==== SOURCE DATA
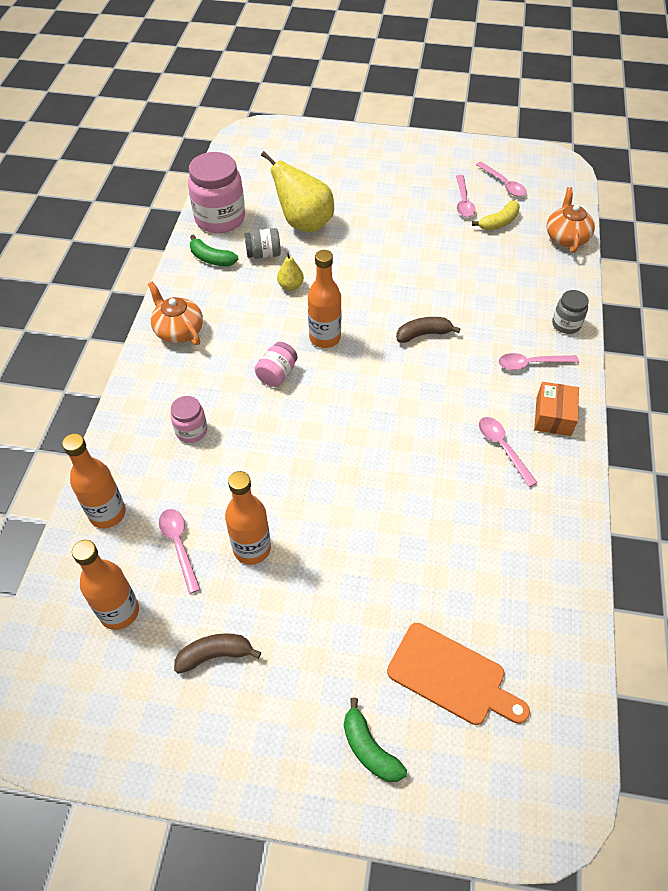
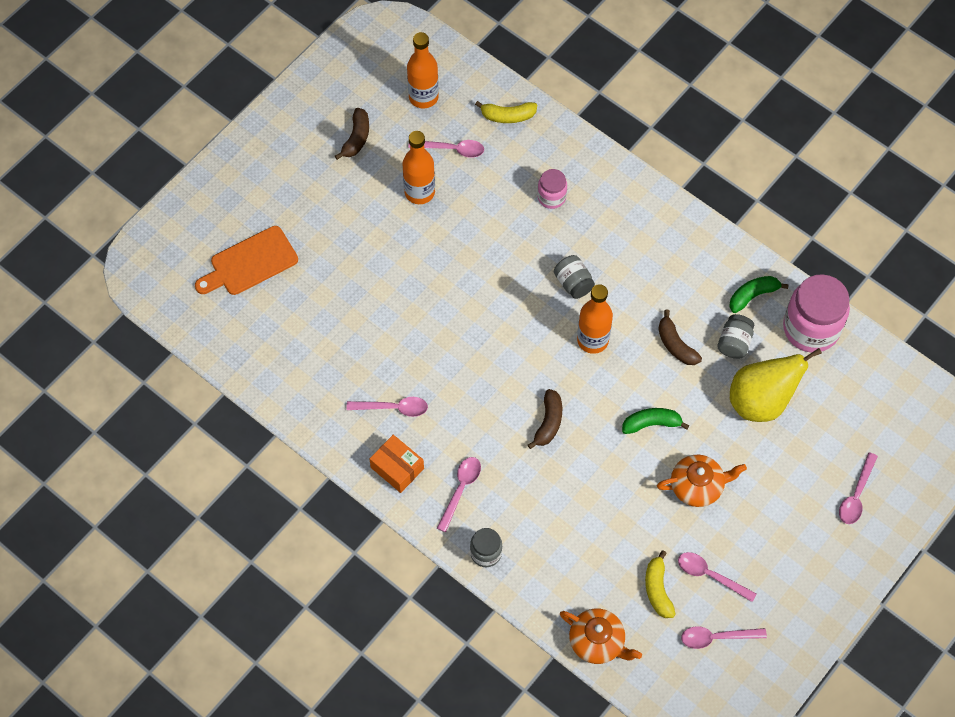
camera: 120 degrees right, 10 degrees up
orange bottle [62,433,126,528] -> yellow banana [475,101,537,123]
orange teapot [148,282,203,345] -> orange teapot moved to [657,455,747,507]
pink jar [255,342,298,387] -> grey jar [554,255,595,299]
yellow pear [277,252,304,291] -> brown banana [658,310,702,365]
green banana [344,698,407,782] -> green banana moved to [622,408,689,434]
none -> pink spoon [839,452,878,524]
========
## TASK STATEMENT
Everything but the pictures is needed: copy the data above exactly.

## ANSWER
camera: 120 degrees right, 10 degrees up
orange bottle [62,433,126,528] -> yellow banana [475,101,537,123]
orange teapot [148,282,203,345] -> orange teapot moved to [657,455,747,507]
pink jar [255,342,298,387] -> grey jar [554,255,595,299]
yellow pear [277,252,304,291] -> brown banana [658,310,702,365]
green banana [344,698,407,782] -> green banana moved to [622,408,689,434]
none -> pink spoon [839,452,878,524]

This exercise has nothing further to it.